Dataset excerpts

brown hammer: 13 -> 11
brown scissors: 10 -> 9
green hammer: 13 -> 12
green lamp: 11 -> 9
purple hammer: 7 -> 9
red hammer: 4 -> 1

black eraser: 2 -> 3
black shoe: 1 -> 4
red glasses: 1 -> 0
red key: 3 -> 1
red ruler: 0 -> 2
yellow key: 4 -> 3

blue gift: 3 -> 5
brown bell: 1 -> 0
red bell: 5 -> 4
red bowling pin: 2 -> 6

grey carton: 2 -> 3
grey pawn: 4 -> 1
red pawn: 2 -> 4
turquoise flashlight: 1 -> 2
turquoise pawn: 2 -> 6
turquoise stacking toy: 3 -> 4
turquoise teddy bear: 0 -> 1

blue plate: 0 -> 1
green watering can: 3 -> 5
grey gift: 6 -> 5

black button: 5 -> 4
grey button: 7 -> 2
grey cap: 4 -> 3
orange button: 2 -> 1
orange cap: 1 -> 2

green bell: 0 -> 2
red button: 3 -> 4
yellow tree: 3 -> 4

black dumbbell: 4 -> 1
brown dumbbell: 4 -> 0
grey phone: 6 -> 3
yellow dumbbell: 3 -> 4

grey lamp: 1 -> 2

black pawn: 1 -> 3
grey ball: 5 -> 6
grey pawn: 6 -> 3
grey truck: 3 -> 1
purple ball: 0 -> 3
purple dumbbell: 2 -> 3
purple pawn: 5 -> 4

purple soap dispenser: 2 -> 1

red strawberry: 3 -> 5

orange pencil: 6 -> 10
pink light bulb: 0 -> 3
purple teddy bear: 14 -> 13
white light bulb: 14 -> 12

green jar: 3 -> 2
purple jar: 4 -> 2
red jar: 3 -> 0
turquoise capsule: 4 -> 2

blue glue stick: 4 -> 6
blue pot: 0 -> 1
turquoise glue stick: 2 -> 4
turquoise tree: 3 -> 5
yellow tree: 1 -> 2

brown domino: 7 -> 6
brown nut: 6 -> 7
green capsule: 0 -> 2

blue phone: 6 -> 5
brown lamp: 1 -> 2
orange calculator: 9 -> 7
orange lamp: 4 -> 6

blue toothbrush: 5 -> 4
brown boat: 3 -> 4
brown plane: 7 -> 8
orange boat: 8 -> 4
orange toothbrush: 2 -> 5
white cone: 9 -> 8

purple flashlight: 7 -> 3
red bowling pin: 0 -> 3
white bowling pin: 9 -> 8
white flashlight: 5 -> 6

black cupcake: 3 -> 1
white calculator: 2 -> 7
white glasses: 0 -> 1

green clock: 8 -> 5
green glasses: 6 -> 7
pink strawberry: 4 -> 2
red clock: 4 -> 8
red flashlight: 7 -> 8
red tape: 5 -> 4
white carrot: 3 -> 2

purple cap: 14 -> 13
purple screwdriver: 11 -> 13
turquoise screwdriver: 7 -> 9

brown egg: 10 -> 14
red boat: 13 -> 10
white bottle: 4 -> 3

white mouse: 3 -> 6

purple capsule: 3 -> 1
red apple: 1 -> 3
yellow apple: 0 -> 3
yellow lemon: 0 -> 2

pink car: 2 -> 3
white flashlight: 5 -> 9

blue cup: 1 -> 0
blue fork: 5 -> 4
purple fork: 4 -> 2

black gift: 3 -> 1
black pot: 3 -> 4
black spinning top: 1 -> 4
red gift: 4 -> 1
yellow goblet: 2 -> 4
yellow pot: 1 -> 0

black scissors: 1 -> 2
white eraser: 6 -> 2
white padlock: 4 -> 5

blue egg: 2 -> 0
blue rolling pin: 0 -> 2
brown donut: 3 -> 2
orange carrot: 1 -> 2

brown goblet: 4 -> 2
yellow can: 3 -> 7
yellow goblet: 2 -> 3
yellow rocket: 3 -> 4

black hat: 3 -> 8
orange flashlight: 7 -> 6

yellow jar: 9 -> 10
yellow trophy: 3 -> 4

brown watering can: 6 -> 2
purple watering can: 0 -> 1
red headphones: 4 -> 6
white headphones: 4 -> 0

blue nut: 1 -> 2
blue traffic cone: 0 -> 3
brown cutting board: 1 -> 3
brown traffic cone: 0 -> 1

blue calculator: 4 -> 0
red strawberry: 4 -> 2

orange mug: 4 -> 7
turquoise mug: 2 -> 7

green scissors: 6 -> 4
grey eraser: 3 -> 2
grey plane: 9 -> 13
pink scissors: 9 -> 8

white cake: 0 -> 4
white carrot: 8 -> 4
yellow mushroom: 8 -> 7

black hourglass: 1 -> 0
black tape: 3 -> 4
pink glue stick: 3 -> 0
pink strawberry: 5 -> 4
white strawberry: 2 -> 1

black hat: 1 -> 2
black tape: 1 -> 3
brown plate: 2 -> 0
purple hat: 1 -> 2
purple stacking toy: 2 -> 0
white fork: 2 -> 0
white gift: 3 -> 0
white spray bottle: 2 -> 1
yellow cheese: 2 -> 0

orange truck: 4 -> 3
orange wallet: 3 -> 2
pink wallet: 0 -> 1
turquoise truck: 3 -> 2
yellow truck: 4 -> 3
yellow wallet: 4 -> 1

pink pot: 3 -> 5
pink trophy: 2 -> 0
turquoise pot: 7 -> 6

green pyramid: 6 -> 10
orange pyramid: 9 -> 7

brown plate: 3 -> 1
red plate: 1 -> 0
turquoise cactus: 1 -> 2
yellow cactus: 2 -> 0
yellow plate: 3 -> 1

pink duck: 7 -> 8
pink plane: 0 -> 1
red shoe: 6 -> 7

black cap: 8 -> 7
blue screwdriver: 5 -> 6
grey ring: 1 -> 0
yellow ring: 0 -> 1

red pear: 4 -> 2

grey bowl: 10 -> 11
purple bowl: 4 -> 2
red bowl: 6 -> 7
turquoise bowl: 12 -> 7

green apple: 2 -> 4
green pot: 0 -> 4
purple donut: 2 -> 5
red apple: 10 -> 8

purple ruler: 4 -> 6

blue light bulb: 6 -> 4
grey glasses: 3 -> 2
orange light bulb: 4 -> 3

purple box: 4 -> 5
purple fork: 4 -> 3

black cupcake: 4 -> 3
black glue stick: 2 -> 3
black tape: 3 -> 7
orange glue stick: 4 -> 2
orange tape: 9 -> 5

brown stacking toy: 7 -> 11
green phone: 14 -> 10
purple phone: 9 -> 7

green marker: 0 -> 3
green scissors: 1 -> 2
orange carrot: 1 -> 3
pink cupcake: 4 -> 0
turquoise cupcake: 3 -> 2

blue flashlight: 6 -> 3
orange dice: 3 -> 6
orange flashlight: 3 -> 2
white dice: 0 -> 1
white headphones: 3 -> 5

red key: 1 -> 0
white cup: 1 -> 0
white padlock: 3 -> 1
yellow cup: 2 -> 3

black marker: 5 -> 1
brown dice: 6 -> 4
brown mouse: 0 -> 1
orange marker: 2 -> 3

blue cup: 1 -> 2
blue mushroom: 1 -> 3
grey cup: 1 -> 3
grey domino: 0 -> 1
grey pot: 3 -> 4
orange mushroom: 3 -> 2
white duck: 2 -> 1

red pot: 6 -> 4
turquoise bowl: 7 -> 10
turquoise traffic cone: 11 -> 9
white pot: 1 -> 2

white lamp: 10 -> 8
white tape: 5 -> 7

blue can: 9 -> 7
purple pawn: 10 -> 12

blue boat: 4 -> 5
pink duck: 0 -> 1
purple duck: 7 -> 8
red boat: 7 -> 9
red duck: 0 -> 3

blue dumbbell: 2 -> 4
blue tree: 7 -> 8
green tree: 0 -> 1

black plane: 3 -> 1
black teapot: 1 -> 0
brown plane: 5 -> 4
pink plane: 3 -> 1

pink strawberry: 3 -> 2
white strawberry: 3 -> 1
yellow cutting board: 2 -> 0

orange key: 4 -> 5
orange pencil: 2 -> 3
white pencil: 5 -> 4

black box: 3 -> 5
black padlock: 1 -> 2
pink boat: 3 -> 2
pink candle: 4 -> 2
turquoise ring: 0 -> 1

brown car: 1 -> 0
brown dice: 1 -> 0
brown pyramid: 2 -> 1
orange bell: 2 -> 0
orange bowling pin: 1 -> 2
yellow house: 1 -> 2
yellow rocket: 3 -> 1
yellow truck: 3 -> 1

• Required action
Take the lines from the first line of the records through the line holding "white light bulb: 14 -> 12", both included, and please reproduce them exactly with nothing added.

• Written answer
brown hammer: 13 -> 11
brown scissors: 10 -> 9
green hammer: 13 -> 12
green lamp: 11 -> 9
purple hammer: 7 -> 9
red hammer: 4 -> 1

black eraser: 2 -> 3
black shoe: 1 -> 4
red glasses: 1 -> 0
red key: 3 -> 1
red ruler: 0 -> 2
yellow key: 4 -> 3

blue gift: 3 -> 5
brown bell: 1 -> 0
red bell: 5 -> 4
red bowling pin: 2 -> 6

grey carton: 2 -> 3
grey pawn: 4 -> 1
red pawn: 2 -> 4
turquoise flashlight: 1 -> 2
turquoise pawn: 2 -> 6
turquoise stacking toy: 3 -> 4
turquoise teddy bear: 0 -> 1

blue plate: 0 -> 1
green watering can: 3 -> 5
grey gift: 6 -> 5

black button: 5 -> 4
grey button: 7 -> 2
grey cap: 4 -> 3
orange button: 2 -> 1
orange cap: 1 -> 2

green bell: 0 -> 2
red button: 3 -> 4
yellow tree: 3 -> 4

black dumbbell: 4 -> 1
brown dumbbell: 4 -> 0
grey phone: 6 -> 3
yellow dumbbell: 3 -> 4

grey lamp: 1 -> 2

black pawn: 1 -> 3
grey ball: 5 -> 6
grey pawn: 6 -> 3
grey truck: 3 -> 1
purple ball: 0 -> 3
purple dumbbell: 2 -> 3
purple pawn: 5 -> 4

purple soap dispenser: 2 -> 1

red strawberry: 3 -> 5

orange pencil: 6 -> 10
pink light bulb: 0 -> 3
purple teddy bear: 14 -> 13
white light bulb: 14 -> 12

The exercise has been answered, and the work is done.